Directive: Rename "midpoint" to "center point" everywhere in the listing below, and copy the rest of the listing unchanged. Omit the pictures from your answer.

[Click-target data]
■ ■ ■ ■ ■

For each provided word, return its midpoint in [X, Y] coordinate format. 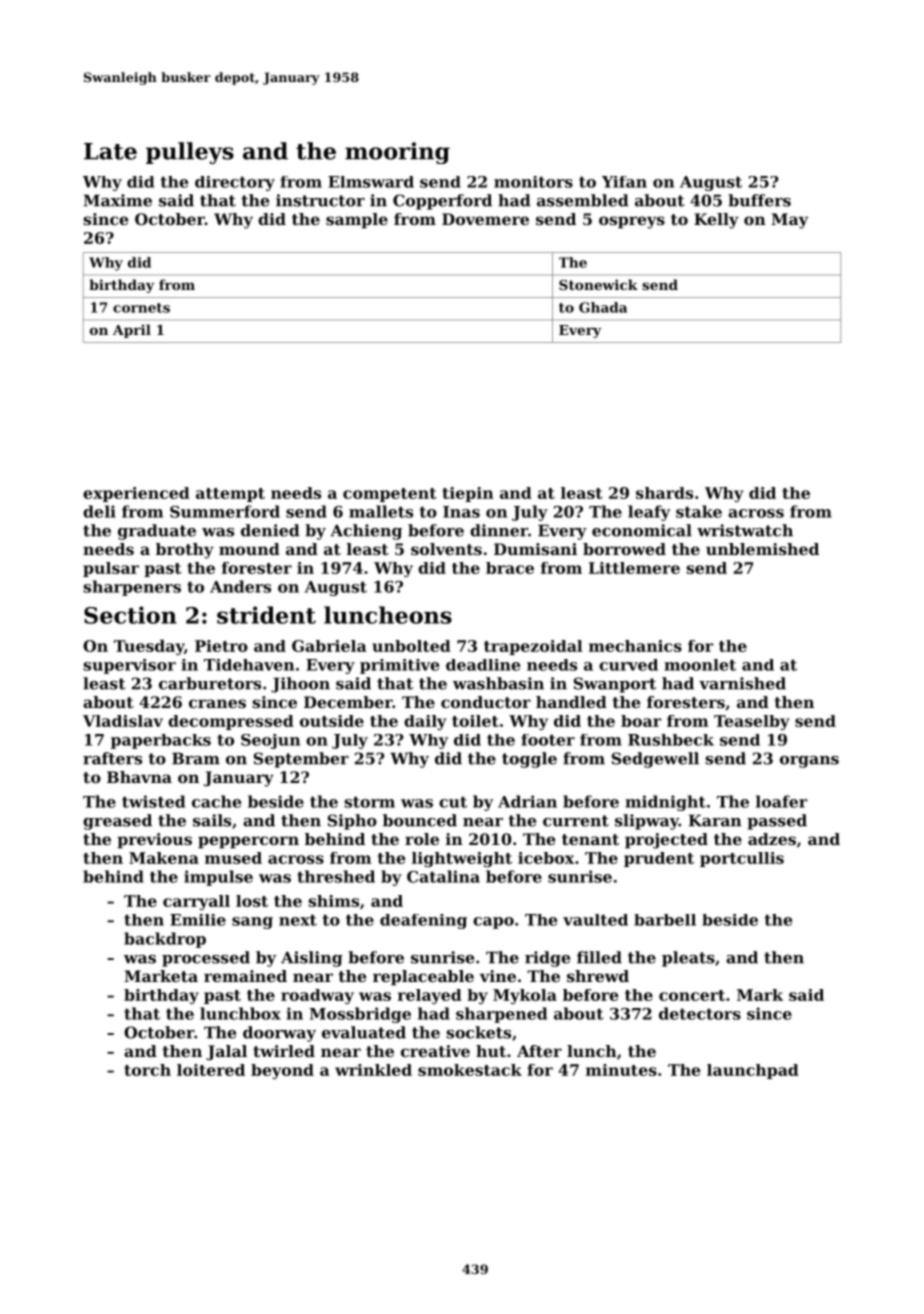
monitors [533, 182]
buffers [759, 200]
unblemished [762, 549]
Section [130, 615]
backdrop [165, 940]
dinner [499, 530]
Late [110, 151]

■ ■ ■ ■ ■

The response:
For each provided word, return its center point in [X, Y] coordinate format. 
monitors [533, 182]
buffers [759, 200]
unblemished [762, 549]
Section [130, 615]
backdrop [165, 940]
dinner [499, 530]
Late [110, 151]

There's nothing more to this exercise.